Top of Record extracts

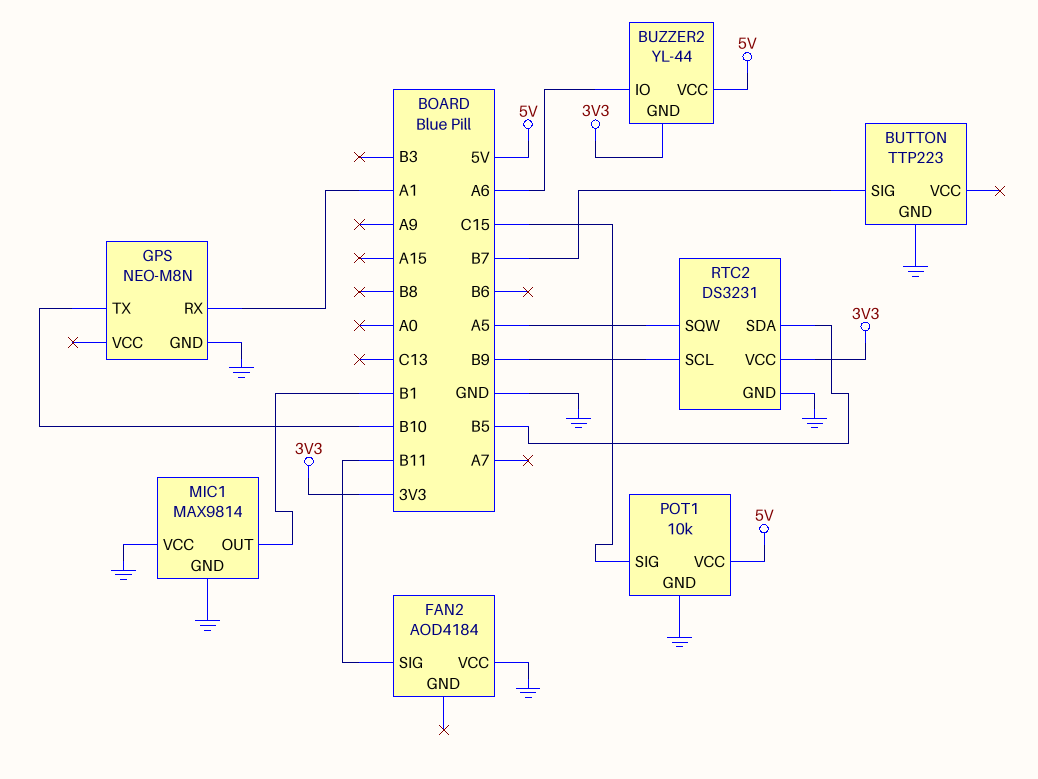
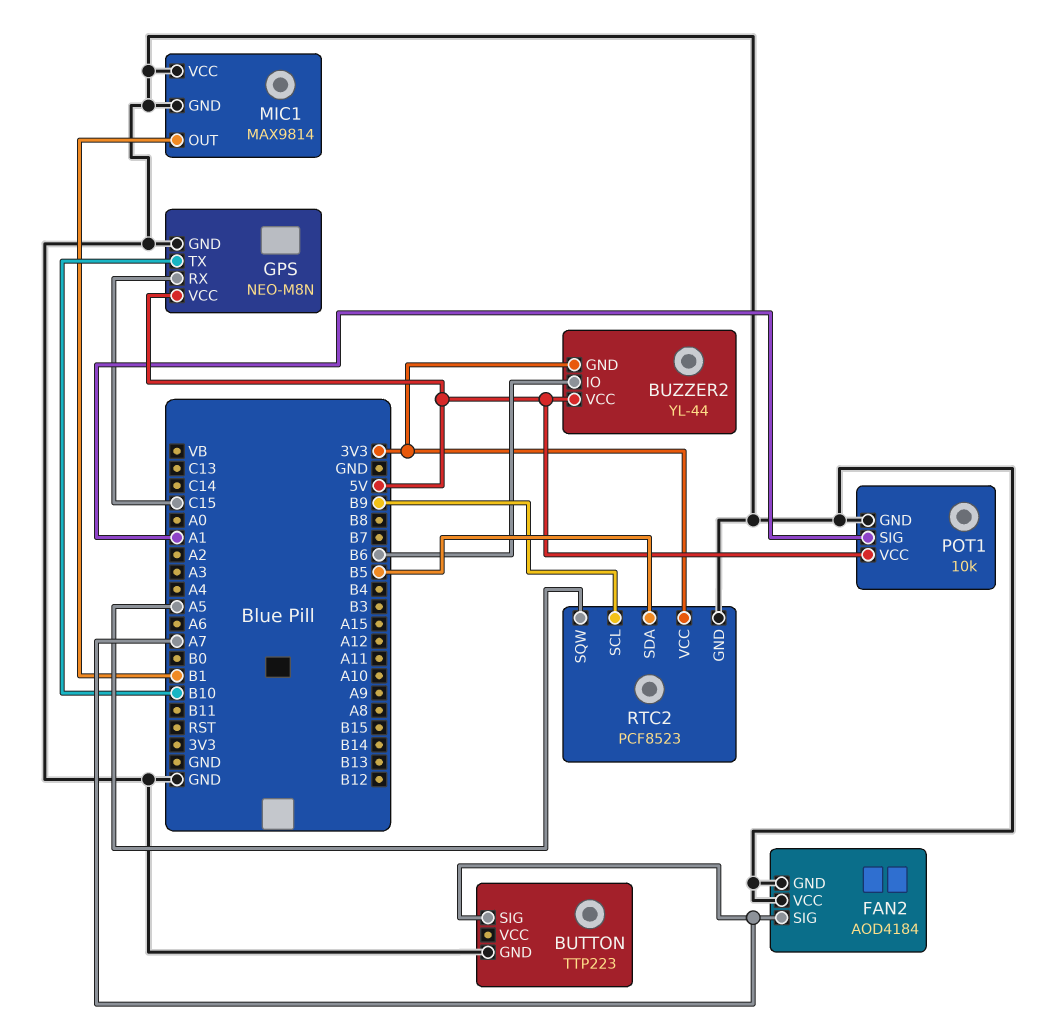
BUTTON pin SIG: B7 -> A7
BUZZER2 pin IO: A6 -> B6
FAN2 pin GND: none -> GND
FAN2 pin SIG: B11 -> A7
GPS pin RX: A1 -> C15
GPS pin VCC: none -> 5V
POT1 pin SIG: C15 -> A1
RTC2: DS3231 -> PCF8523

Bottom of Record extracts

> Exercise brief: Without the pictures, return the records above exactly as given.

> Output of the task:
BUTTON pin SIG: B7 -> A7
BUZZER2 pin IO: A6 -> B6
FAN2 pin GND: none -> GND
FAN2 pin SIG: B11 -> A7
GPS pin RX: A1 -> C15
GPS pin VCC: none -> 5V
POT1 pin SIG: C15 -> A1
RTC2: DS3231 -> PCF8523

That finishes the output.